→ **ASSIGNMENT**: Quote the records in full and leave their pictures out.

→ **RECORDS FOR PROCESSING**:
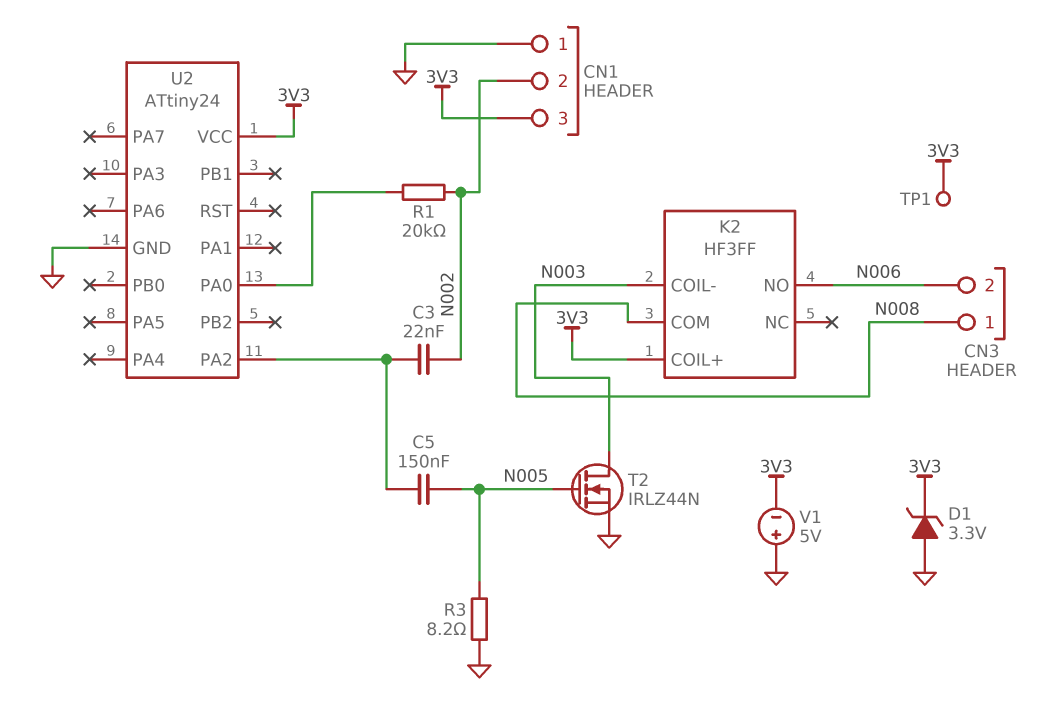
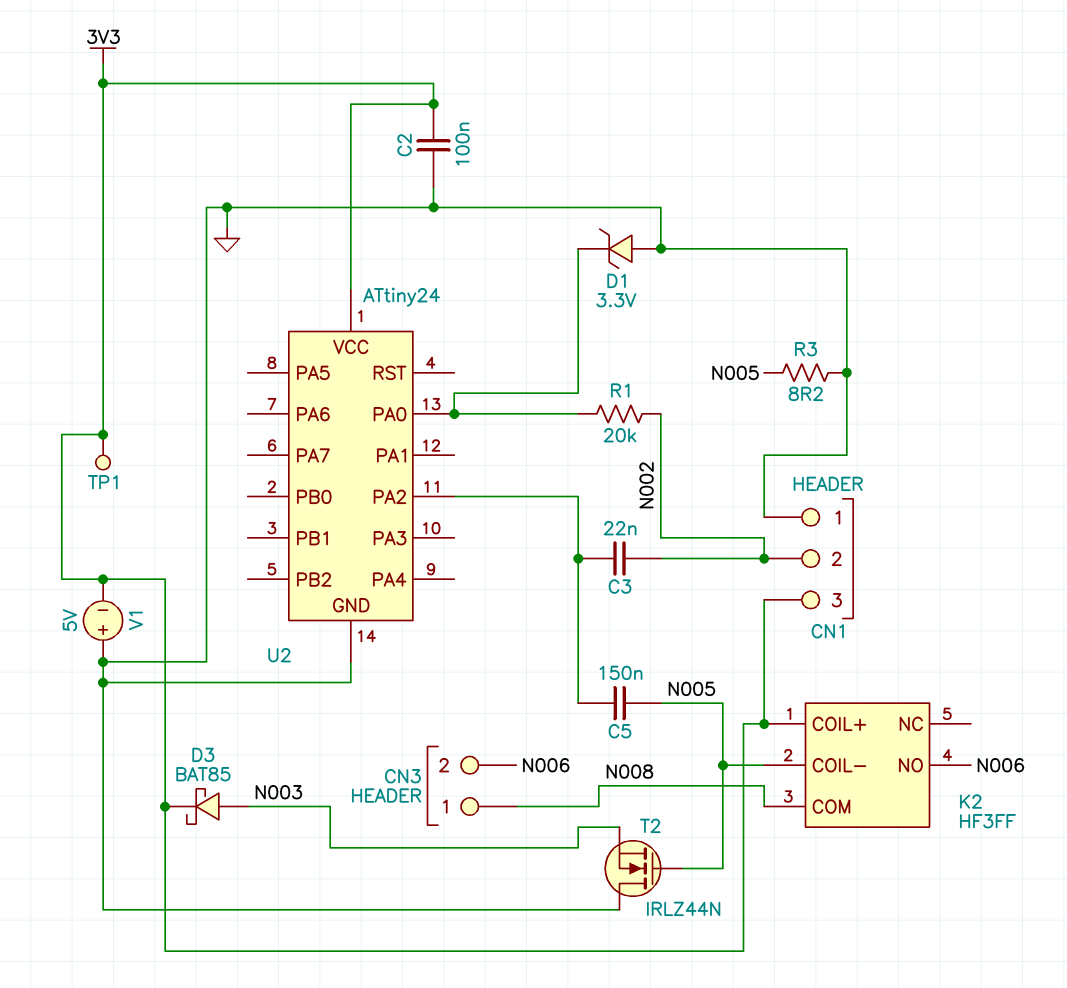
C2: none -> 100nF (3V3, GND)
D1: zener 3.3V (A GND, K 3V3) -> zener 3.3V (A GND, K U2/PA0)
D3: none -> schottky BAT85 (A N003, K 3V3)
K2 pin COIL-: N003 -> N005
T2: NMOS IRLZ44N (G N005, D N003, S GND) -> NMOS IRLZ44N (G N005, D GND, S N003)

→ **ANSWER SECTION**:
C2: none -> 100nF (3V3, GND)
D1: zener 3.3V (A GND, K 3V3) -> zener 3.3V (A GND, K U2/PA0)
D3: none -> schottky BAT85 (A N003, K 3V3)
K2 pin COIL-: N003 -> N005
T2: NMOS IRLZ44N (G N005, D N003, S GND) -> NMOS IRLZ44N (G N005, D GND, S N003)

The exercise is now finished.